** PROBLEM DESCRIPTION **
Line for line, return the data exactly, omitting all pictures.

** DATA PROVIDED **
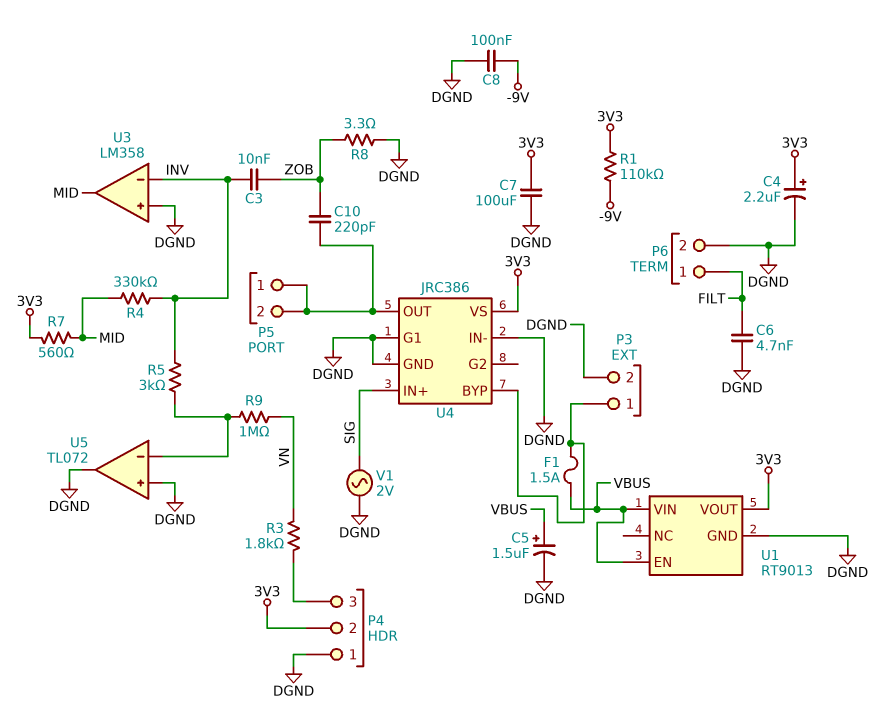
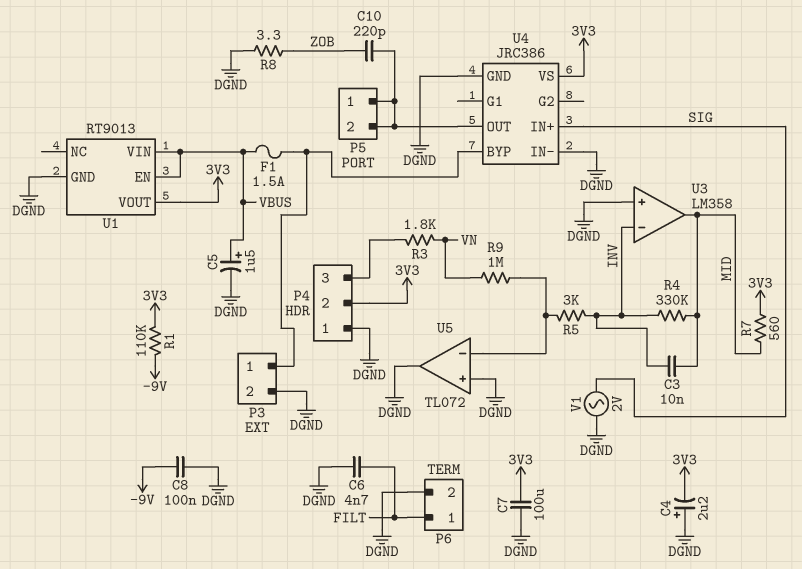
C3: 10nF (INV, ZOB) -> 10nF (INV, MID)
C4: 2.2uF (plus 3V3, minus DGND) -> 2.2uF (plus DGND, minus 3V3)
U4 pin G1: DGND -> none

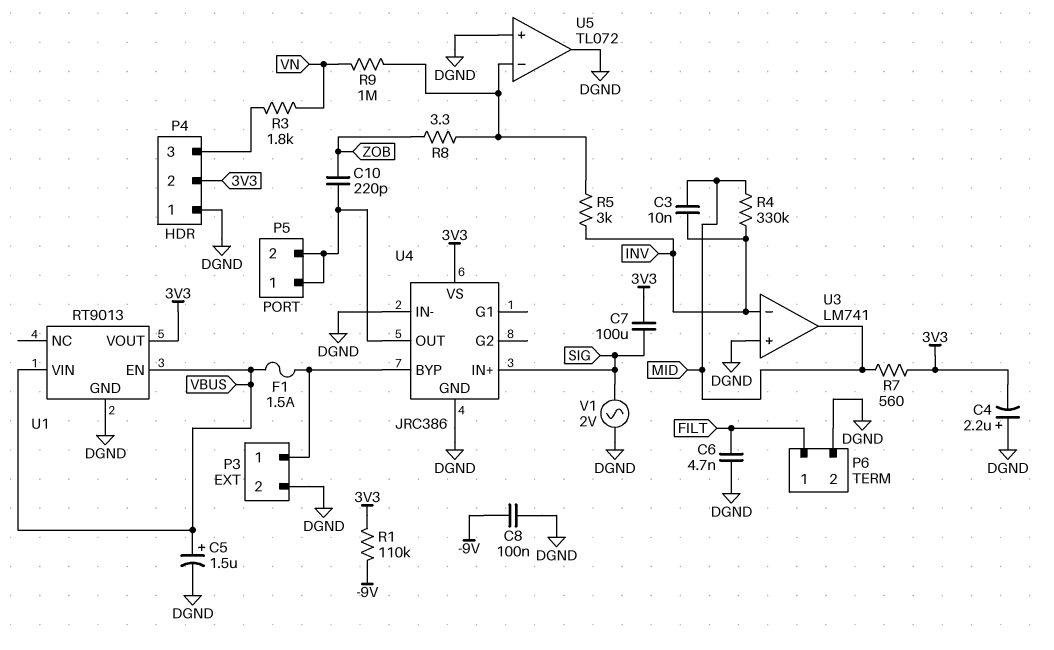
C7: 100uF (3V3, DGND) -> 100uF (3V3, SIG)
R8: 3.3 (DGND, ZOB) -> 3.3 (U5/in-, ZOB)
U3: LM358 -> LM741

** ANSWER AREA **
C3: 10nF (INV, ZOB) -> 10nF (INV, MID)
C4: 2.2uF (plus 3V3, minus DGND) -> 2.2uF (plus DGND, minus 3V3)
U4 pin G1: DGND -> none

C7: 100uF (3V3, DGND) -> 100uF (3V3, SIG)
R8: 3.3 (DGND, ZOB) -> 3.3 (U5/in-, ZOB)
U3: LM358 -> LM741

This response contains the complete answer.